- [Material shown]:
Content starts

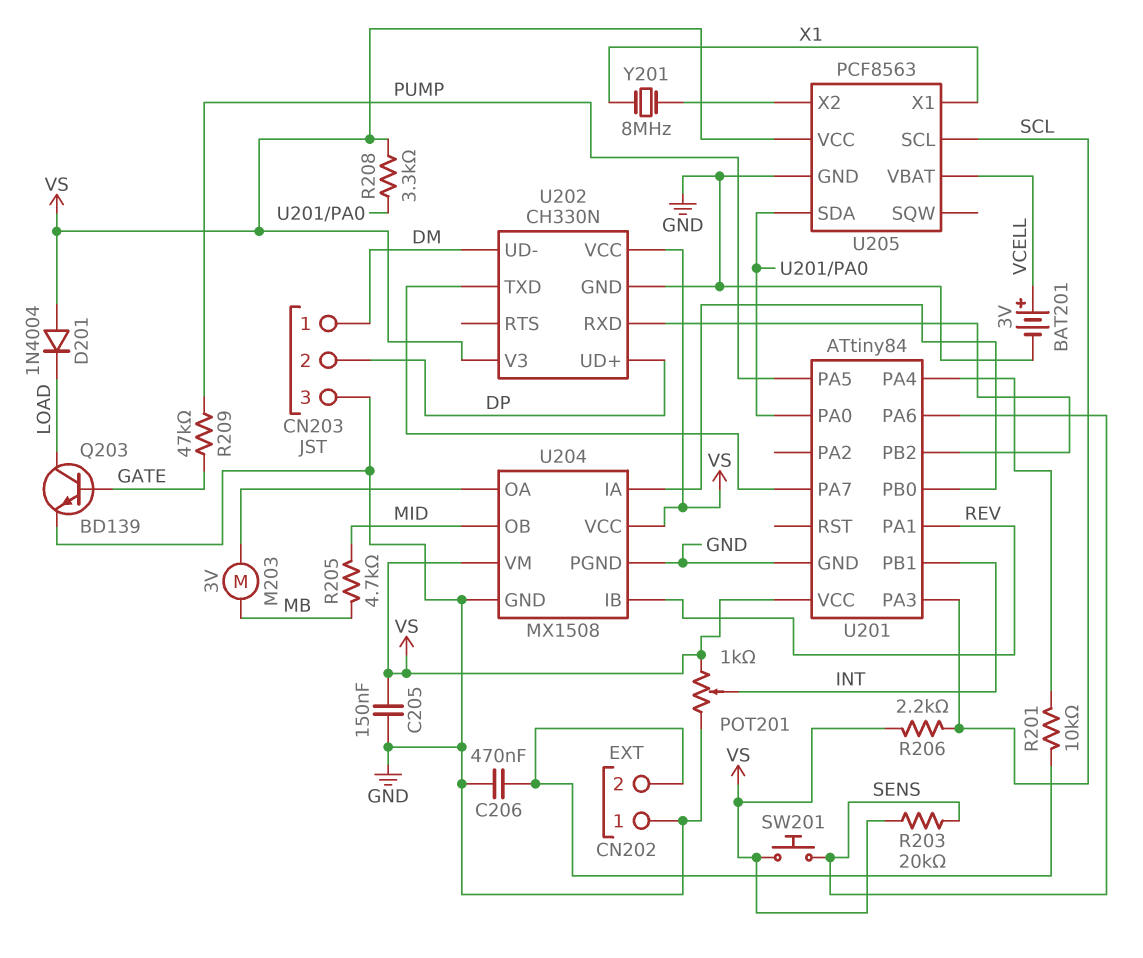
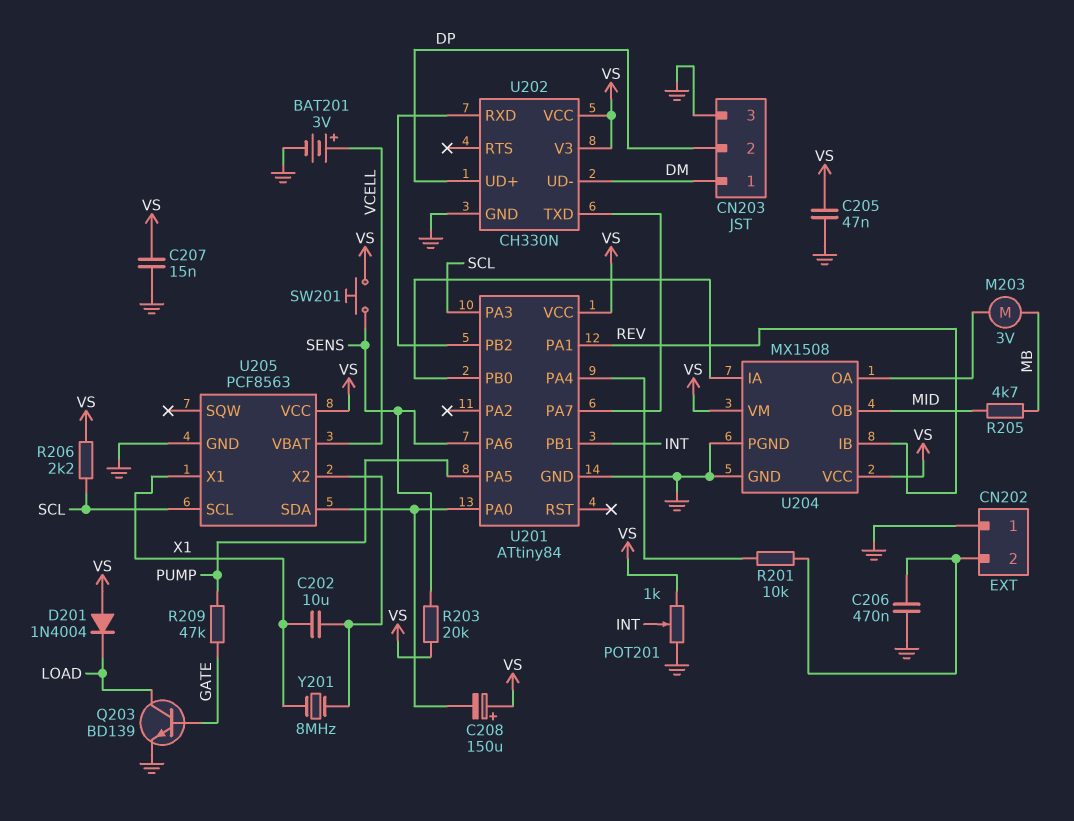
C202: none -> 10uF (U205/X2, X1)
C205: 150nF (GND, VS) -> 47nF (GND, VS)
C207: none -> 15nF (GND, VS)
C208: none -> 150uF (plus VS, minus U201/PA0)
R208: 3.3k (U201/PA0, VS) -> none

Content ends
Content starts

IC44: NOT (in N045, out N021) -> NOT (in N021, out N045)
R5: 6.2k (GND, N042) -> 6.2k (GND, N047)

Content ends
Content starts

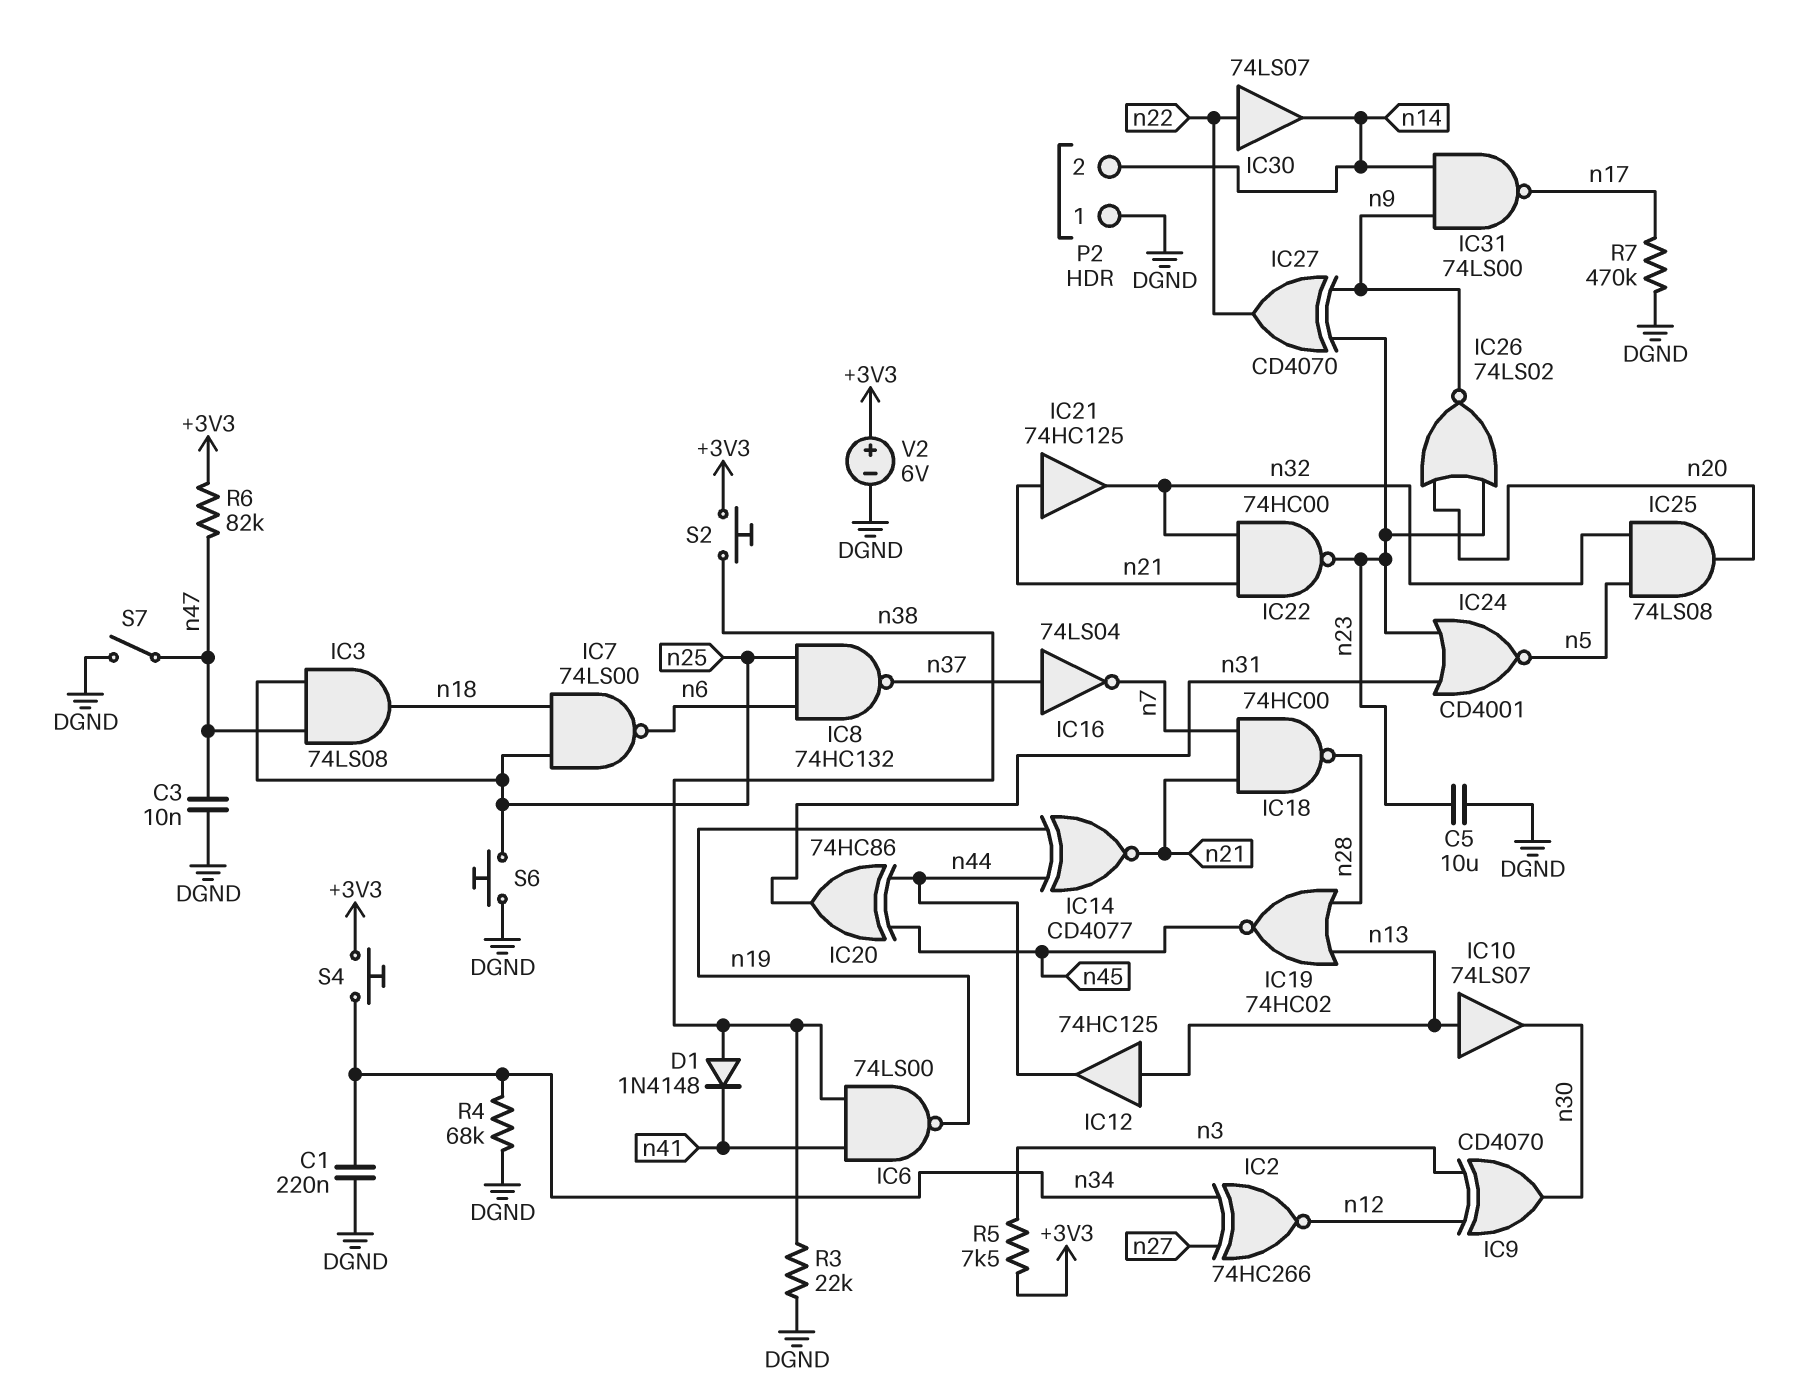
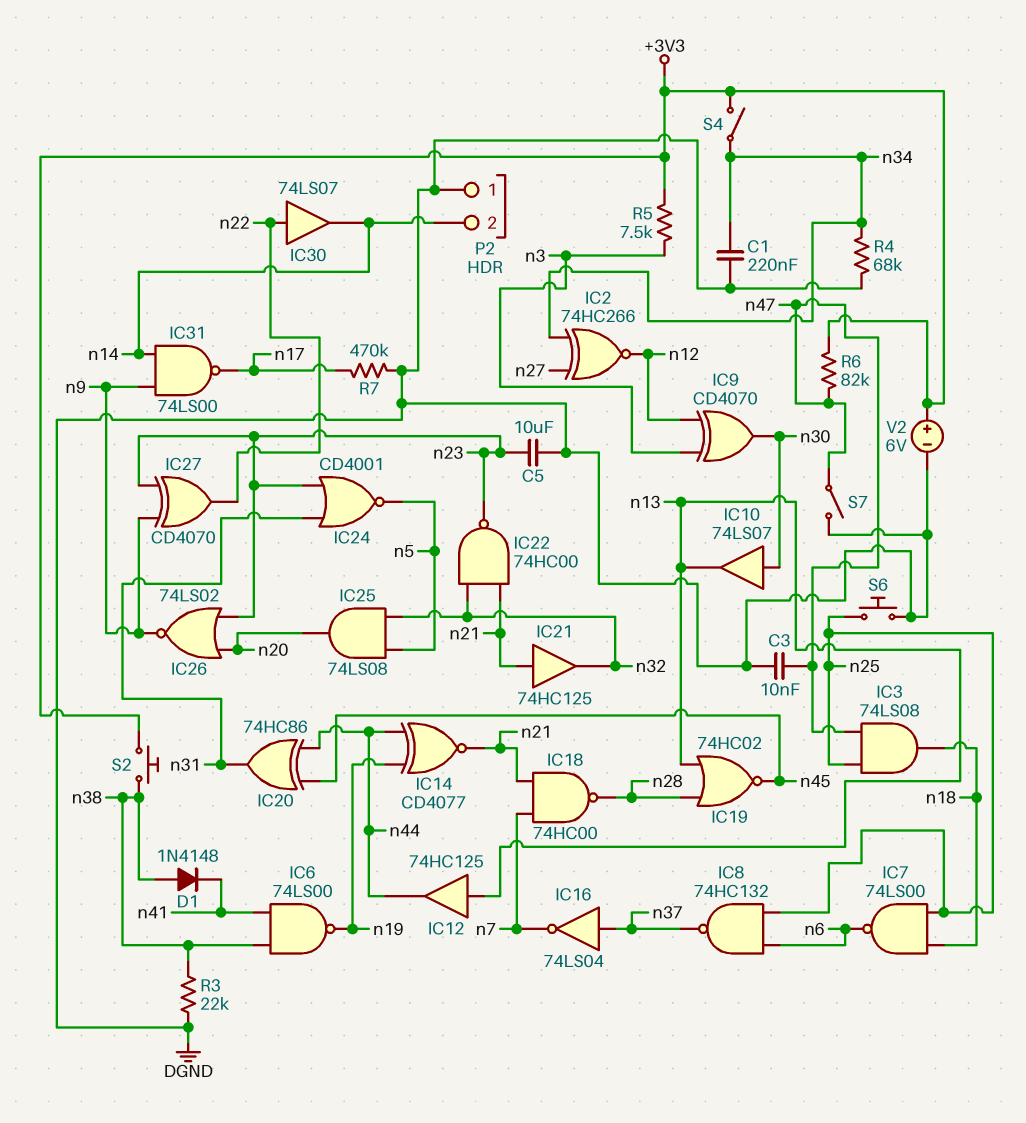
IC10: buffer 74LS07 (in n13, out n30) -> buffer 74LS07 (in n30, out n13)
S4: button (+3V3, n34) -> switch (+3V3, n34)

Content ends

- [What to do]:
Using the entries above, repeat only the lines from the one containing "C202: none -> 10uF (U205/X2, X1)" through the one containing "R208: 3.3k (U201/PA0, VS) -> none", end lines included.

- [Output for this exercise]:
C202: none -> 10uF (U205/X2, X1)
C205: 150nF (GND, VS) -> 47nF (GND, VS)
C207: none -> 15nF (GND, VS)
C208: none -> 150uF (plus VS, minus U201/PA0)
R208: 3.3k (U201/PA0, VS) -> none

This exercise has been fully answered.